INSTRUCTION: Print the records exactly and in full, please; the pictures stay out.
(THE INPUT)
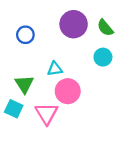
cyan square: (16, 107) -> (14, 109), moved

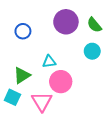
green triangle: (24, 84) -> (22, 75), turned 30

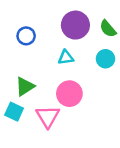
cyan triangle: (49, 62) -> (66, 58), moved

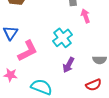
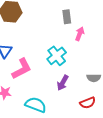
pink arrow: (86, 16) -> (80, 34), turned 40

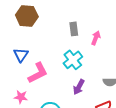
gray rectangle: (67, 17) -> (74, 29), moved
(End THE INPUT)
EXPECTED ANSWER:
cyan square: (16, 107) -> (14, 109), moved

green triangle: (24, 84) -> (22, 75), turned 30

cyan triangle: (49, 62) -> (66, 58), moved

pink arrow: (86, 16) -> (80, 34), turned 40

gray rectangle: (67, 17) -> (74, 29), moved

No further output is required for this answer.